Work required: Search the entries below for the word "VBAT" and copy every line where it appears.
╭──
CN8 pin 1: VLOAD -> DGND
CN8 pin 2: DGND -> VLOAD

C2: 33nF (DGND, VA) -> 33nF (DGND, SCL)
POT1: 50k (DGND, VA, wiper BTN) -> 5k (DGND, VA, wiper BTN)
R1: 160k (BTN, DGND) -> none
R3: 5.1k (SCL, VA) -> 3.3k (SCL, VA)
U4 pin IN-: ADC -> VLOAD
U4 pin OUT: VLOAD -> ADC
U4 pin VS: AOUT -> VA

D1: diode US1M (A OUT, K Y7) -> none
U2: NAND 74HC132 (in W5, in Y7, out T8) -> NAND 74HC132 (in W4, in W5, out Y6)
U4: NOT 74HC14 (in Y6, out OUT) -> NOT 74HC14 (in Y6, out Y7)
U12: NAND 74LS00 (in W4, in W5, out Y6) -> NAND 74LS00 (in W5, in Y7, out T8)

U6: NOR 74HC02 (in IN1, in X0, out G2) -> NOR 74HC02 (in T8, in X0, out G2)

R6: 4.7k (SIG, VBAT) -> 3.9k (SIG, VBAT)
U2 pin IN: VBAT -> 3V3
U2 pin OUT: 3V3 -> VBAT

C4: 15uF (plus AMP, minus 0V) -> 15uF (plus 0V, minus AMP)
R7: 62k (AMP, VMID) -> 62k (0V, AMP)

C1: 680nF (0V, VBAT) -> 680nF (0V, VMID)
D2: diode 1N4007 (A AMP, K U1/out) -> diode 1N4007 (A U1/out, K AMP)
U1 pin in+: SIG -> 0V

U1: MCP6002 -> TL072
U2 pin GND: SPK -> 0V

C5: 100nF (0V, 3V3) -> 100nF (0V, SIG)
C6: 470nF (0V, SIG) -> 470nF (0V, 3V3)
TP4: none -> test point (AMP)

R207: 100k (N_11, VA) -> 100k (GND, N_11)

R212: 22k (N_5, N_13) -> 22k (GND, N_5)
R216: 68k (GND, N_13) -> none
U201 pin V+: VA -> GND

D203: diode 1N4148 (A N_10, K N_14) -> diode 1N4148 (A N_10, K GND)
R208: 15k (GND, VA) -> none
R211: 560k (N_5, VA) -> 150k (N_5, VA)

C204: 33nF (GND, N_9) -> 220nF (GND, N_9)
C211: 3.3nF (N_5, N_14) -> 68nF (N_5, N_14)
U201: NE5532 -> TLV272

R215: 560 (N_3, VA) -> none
╰──
Exercise answer:
R6: 4.7k (SIG, VBAT) -> 3.9k (SIG, VBAT)
U2 pin IN: VBAT -> 3V3
U2 pin OUT: 3V3 -> VBAT
C1: 680nF (0V, VBAT) -> 680nF (0V, VMID)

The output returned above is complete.